DATA FOR ANALYSIS –
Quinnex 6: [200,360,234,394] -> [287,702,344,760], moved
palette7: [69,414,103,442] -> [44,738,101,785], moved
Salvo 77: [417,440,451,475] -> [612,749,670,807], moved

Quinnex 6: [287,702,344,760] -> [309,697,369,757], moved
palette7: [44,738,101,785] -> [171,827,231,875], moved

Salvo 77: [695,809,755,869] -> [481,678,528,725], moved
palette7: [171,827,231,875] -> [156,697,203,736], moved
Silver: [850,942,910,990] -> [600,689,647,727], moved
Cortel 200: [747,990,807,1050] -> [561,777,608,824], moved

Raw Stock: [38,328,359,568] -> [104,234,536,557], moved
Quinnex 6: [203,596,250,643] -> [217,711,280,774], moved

--

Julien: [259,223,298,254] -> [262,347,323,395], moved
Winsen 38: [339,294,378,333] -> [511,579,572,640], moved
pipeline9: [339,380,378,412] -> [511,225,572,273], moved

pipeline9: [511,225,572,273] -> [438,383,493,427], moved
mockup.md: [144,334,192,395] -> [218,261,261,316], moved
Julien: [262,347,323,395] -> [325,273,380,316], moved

EXERCISE DETAILS – Above are the lines; repeat exactly the ones from the line containing "pipeline9: [511,225,572,273] ->" down to the line containing "Julien: [262,347,323,395] ->", both inclusive.

RESULT OF THE EXERCISE –
pipeline9: [511,225,572,273] -> [438,383,493,427], moved
mockup.md: [144,334,192,395] -> [218,261,261,316], moved
Julien: [262,347,323,395] -> [325,273,380,316], moved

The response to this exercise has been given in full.